START The records

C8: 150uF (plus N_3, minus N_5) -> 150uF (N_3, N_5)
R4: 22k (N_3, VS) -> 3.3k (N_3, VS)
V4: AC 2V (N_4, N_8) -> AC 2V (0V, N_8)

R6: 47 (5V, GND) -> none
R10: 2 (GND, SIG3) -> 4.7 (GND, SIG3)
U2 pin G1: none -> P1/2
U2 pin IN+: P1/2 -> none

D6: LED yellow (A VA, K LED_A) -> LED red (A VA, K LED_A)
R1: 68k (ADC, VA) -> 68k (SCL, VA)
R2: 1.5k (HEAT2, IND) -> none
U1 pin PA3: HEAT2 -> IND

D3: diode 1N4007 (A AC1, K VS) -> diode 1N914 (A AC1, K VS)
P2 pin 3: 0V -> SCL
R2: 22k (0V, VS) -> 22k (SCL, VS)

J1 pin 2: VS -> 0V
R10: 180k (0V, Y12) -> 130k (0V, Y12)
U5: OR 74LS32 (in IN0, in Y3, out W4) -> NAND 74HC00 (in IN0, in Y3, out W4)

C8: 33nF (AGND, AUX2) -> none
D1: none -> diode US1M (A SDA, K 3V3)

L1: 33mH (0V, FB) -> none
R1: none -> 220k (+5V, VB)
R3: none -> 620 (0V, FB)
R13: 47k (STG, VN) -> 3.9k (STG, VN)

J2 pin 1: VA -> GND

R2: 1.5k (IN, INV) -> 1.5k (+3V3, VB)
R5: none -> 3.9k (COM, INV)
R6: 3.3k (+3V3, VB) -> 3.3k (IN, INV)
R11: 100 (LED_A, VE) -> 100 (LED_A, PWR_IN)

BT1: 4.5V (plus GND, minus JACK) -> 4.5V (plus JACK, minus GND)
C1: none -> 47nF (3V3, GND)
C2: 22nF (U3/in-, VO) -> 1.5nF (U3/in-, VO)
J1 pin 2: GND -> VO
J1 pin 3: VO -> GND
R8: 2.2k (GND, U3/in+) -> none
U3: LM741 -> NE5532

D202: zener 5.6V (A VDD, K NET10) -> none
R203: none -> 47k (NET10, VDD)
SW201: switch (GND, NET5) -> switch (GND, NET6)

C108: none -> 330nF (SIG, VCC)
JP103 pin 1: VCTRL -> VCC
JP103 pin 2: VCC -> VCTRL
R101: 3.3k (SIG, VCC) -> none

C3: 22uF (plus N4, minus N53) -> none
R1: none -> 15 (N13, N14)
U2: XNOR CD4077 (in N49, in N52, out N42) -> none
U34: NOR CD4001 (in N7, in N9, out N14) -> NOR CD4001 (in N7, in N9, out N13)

END The records

Problem to work on
The answer should be one number, namely how many lines of the entries above include the string "plus".

Output
3